Exercise requirements ->
All entries must be transcribed without a single difference.

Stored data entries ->
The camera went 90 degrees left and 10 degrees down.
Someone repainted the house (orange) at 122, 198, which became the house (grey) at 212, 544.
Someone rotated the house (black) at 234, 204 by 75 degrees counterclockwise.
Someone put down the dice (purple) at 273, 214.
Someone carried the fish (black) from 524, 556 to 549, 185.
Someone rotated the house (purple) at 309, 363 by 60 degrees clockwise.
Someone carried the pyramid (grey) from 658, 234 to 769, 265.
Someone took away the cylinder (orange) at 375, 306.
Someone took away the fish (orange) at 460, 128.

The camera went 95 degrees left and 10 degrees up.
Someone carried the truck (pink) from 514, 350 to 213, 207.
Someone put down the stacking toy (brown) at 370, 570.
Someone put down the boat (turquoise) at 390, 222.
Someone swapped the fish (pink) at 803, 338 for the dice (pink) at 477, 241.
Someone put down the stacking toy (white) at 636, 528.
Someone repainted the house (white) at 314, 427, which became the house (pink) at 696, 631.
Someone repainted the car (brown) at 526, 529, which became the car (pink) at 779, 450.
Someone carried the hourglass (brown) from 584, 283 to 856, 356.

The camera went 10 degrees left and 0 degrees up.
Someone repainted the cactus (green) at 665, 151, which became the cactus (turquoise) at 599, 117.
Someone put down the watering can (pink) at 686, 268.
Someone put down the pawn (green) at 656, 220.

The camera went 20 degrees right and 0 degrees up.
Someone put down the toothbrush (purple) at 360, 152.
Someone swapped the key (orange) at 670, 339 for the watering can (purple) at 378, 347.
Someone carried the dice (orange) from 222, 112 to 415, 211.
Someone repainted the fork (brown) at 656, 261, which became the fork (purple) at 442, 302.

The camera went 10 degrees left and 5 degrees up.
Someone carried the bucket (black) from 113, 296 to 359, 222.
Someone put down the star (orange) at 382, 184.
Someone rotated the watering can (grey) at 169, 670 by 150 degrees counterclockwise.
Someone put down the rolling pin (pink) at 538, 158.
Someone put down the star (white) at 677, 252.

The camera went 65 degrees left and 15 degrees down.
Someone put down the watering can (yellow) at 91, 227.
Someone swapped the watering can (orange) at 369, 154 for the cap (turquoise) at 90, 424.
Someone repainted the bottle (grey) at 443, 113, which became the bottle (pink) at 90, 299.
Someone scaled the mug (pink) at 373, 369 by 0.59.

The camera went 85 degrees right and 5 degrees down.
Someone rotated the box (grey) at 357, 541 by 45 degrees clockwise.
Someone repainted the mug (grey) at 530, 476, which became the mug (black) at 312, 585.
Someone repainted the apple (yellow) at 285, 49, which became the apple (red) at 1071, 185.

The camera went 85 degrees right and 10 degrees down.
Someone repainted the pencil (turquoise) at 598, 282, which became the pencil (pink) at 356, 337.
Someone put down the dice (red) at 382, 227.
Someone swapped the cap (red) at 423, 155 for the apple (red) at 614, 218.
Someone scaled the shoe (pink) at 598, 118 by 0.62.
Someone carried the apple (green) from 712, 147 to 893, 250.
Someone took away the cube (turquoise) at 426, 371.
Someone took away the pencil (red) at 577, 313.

Exercise output ->
The camera went 90 degrees left and 10 degrees down.
Someone repainted the house (orange) at 122, 198, which became the house (grey) at 212, 544.
Someone rotated the house (black) at 234, 204 by 75 degrees counterclockwise.
Someone put down the dice (purple) at 273, 214.
Someone carried the fish (black) from 524, 556 to 549, 185.
Someone rotated the house (purple) at 309, 363 by 60 degrees clockwise.
Someone carried the pyramid (grey) from 658, 234 to 769, 265.
Someone took away the cylinder (orange) at 375, 306.
Someone took away the fish (orange) at 460, 128.

The camera went 95 degrees left and 10 degrees up.
Someone carried the truck (pink) from 514, 350 to 213, 207.
Someone put down the stacking toy (brown) at 370, 570.
Someone put down the boat (turquoise) at 390, 222.
Someone swapped the fish (pink) at 803, 338 for the dice (pink) at 477, 241.
Someone put down the stacking toy (white) at 636, 528.
Someone repainted the house (white) at 314, 427, which became the house (pink) at 696, 631.
Someone repainted the car (brown) at 526, 529, which became the car (pink) at 779, 450.
Someone carried the hourglass (brown) from 584, 283 to 856, 356.

The camera went 10 degrees left and 0 degrees up.
Someone repainted the cactus (green) at 665, 151, which became the cactus (turquoise) at 599, 117.
Someone put down the watering can (pink) at 686, 268.
Someone put down the pawn (green) at 656, 220.

The camera went 20 degrees right and 0 degrees up.
Someone put down the toothbrush (purple) at 360, 152.
Someone swapped the key (orange) at 670, 339 for the watering can (purple) at 378, 347.
Someone carried the dice (orange) from 222, 112 to 415, 211.
Someone repainted the fork (brown) at 656, 261, which became the fork (purple) at 442, 302.

The camera went 10 degrees left and 5 degrees up.
Someone carried the bucket (black) from 113, 296 to 359, 222.
Someone put down the star (orange) at 382, 184.
Someone rotated the watering can (grey) at 169, 670 by 150 degrees counterclockwise.
Someone put down the rolling pin (pink) at 538, 158.
Someone put down the star (white) at 677, 252.

The camera went 65 degrees left and 15 degrees down.
Someone put down the watering can (yellow) at 91, 227.
Someone swapped the watering can (orange) at 369, 154 for the cap (turquoise) at 90, 424.
Someone repainted the bottle (grey) at 443, 113, which became the bottle (pink) at 90, 299.
Someone scaled the mug (pink) at 373, 369 by 0.59.

The camera went 85 degrees right and 5 degrees down.
Someone rotated the box (grey) at 357, 541 by 45 degrees clockwise.
Someone repainted the mug (grey) at 530, 476, which became the mug (black) at 312, 585.
Someone repainted the apple (yellow) at 285, 49, which became the apple (red) at 1071, 185.

The camera went 85 degrees right and 10 degrees down.
Someone repainted the pencil (turquoise) at 598, 282, which became the pencil (pink) at 356, 337.
Someone put down the dice (red) at 382, 227.
Someone swapped the cap (red) at 423, 155 for the apple (red) at 614, 218.
Someone scaled the shoe (pink) at 598, 118 by 0.62.
Someone carried the apple (green) from 712, 147 to 893, 250.
Someone took away the cube (turquoise) at 426, 371.
Someone took away the pencil (red) at 577, 313.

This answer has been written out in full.